MATERIAL PROVIDED –
━━━━━━━━━━━━━━━━━━━━

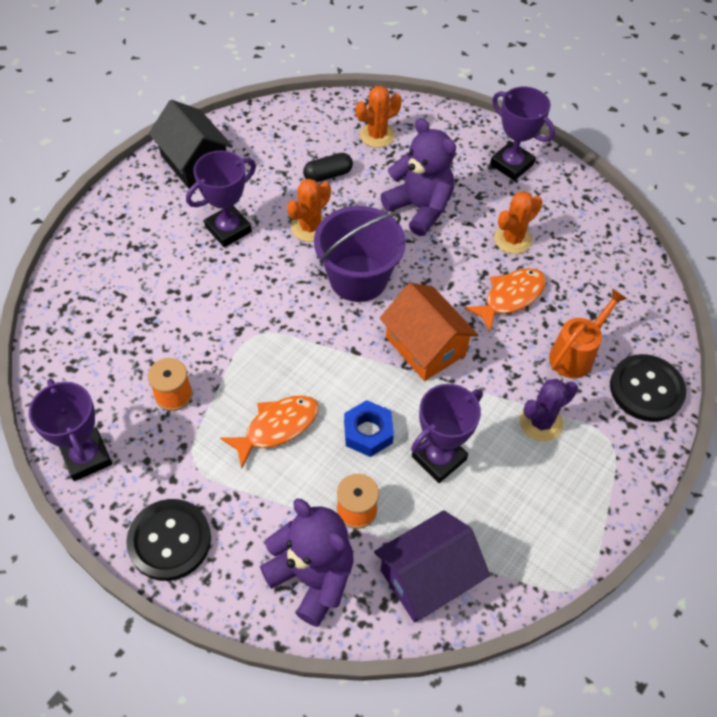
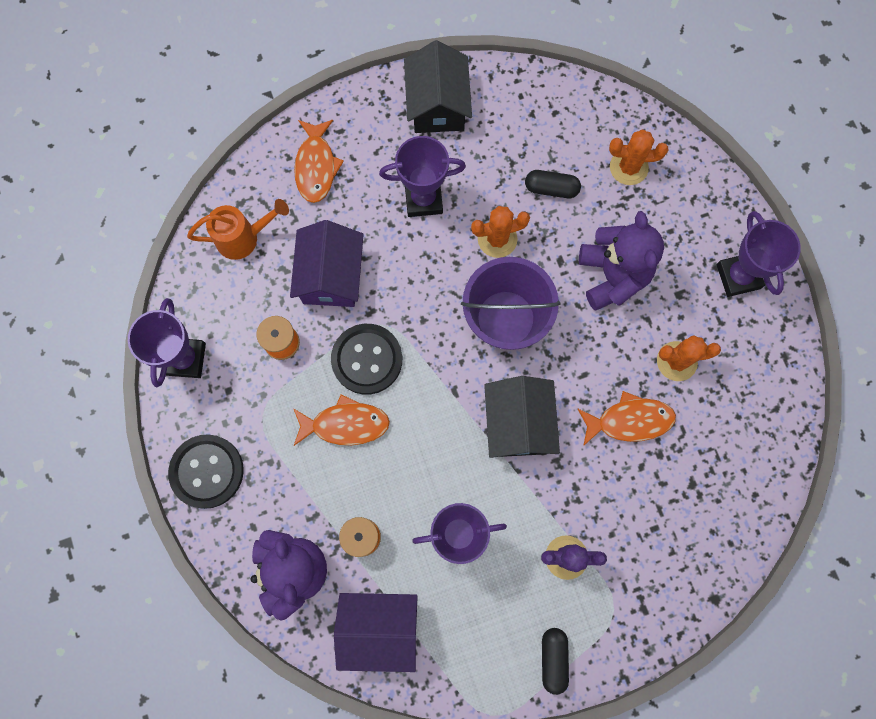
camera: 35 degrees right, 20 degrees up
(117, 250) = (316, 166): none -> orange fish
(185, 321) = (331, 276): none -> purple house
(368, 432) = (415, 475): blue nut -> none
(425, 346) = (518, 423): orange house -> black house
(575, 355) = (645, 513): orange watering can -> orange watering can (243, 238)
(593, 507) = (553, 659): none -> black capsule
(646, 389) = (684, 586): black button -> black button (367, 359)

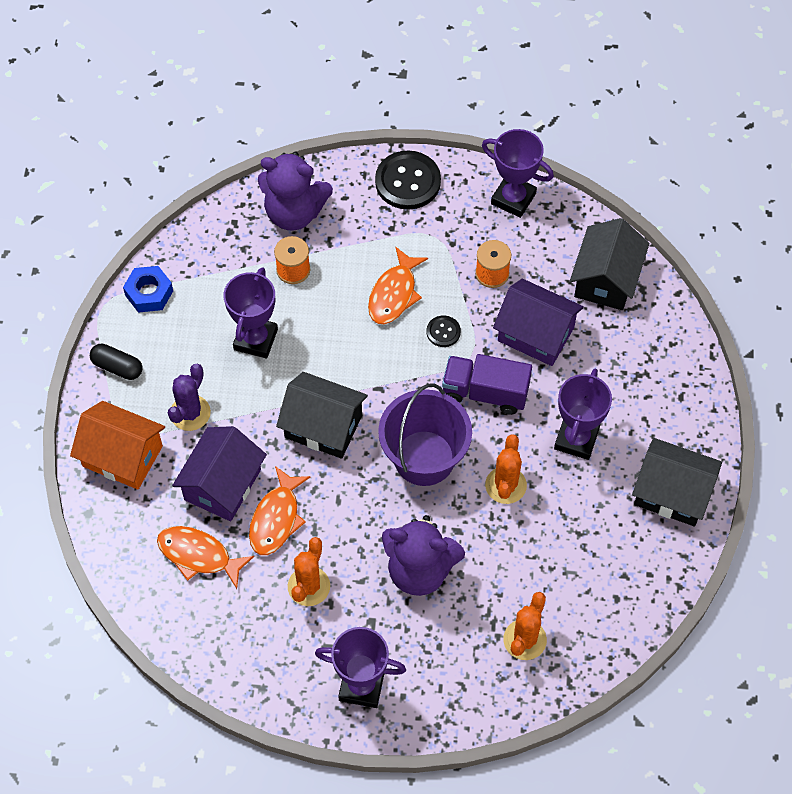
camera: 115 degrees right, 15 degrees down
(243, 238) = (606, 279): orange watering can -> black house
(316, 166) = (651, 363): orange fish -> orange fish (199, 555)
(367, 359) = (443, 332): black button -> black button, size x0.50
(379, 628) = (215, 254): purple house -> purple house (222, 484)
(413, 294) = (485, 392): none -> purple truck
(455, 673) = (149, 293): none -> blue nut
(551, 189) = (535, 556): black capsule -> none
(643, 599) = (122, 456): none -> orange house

━━━━━━━━━━━━━━━━━━━━

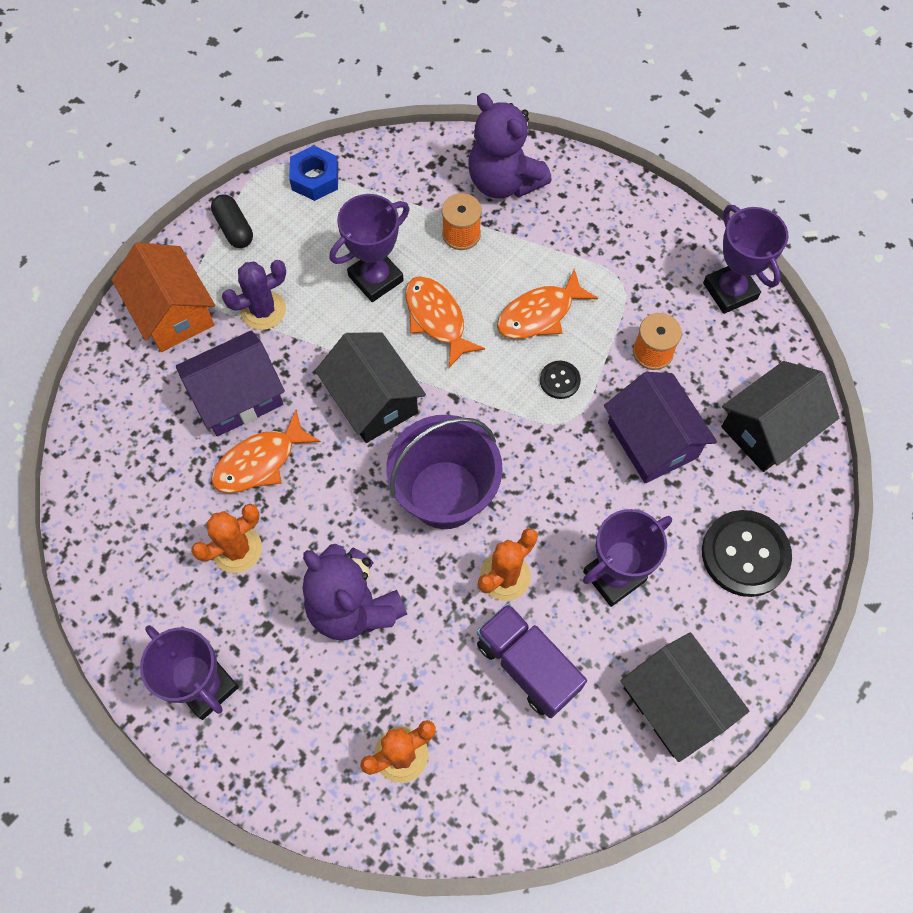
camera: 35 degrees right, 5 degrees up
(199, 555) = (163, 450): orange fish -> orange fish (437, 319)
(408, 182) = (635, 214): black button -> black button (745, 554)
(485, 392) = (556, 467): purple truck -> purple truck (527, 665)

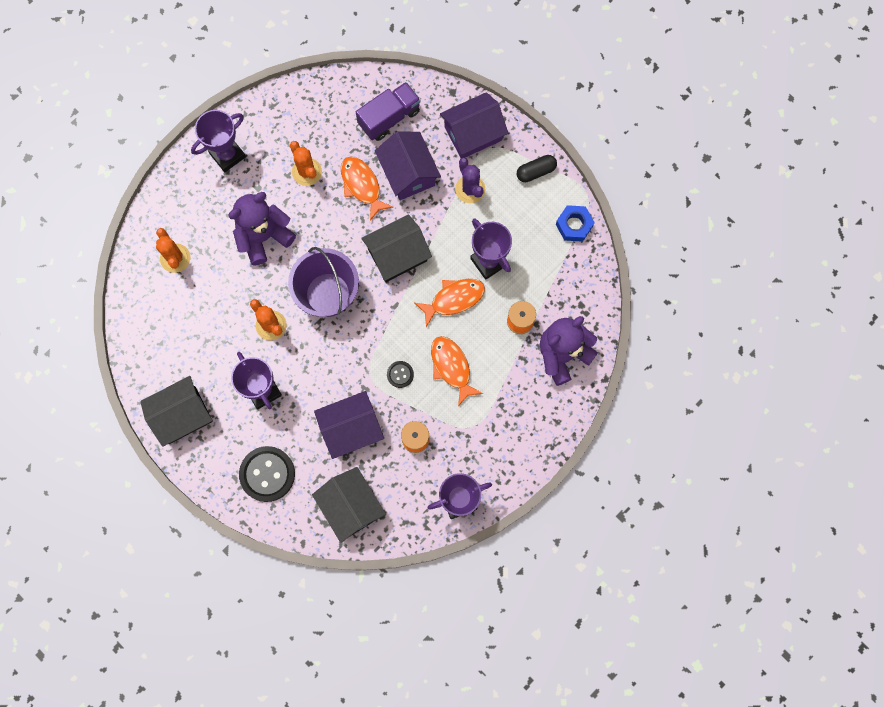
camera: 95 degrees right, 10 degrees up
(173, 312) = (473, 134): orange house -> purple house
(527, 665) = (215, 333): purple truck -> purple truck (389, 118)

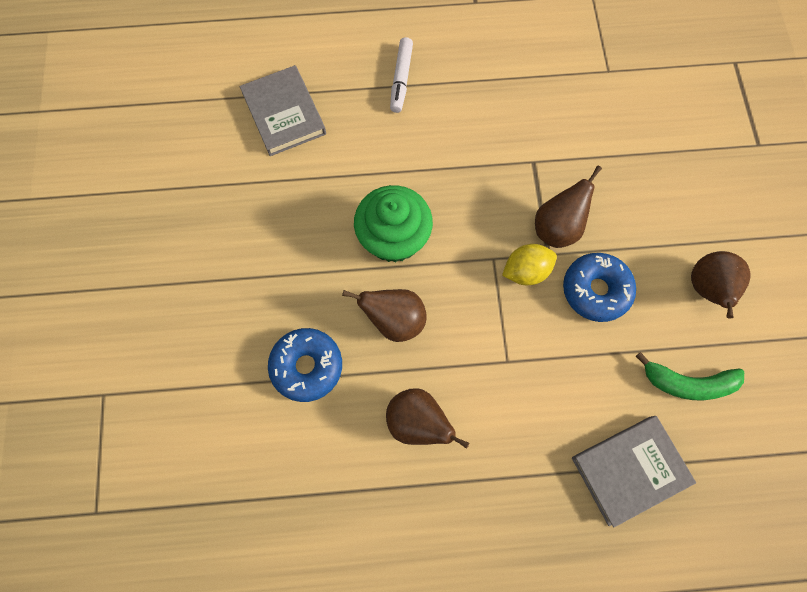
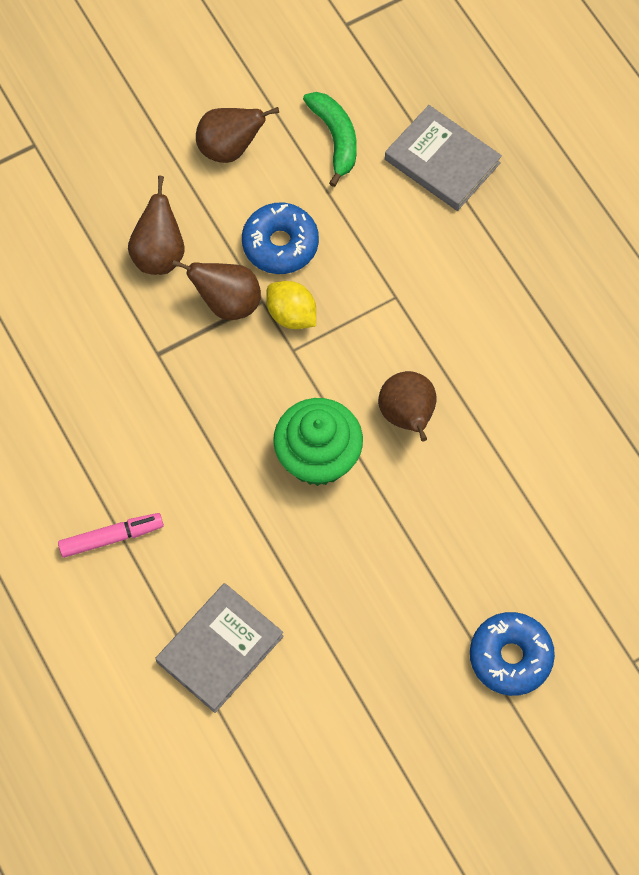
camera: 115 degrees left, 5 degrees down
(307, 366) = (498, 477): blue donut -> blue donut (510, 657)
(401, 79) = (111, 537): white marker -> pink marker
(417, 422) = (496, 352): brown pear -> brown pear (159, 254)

━━━━━━━━━━━━━━━━━━━━

TO-DO ITEM –
In the material above, which lines contain "down"? Copy each of them.

TASK OUTPUT –
camera: 115 degrees right, 15 degrees down
camera: 115 degrees left, 5 degrees down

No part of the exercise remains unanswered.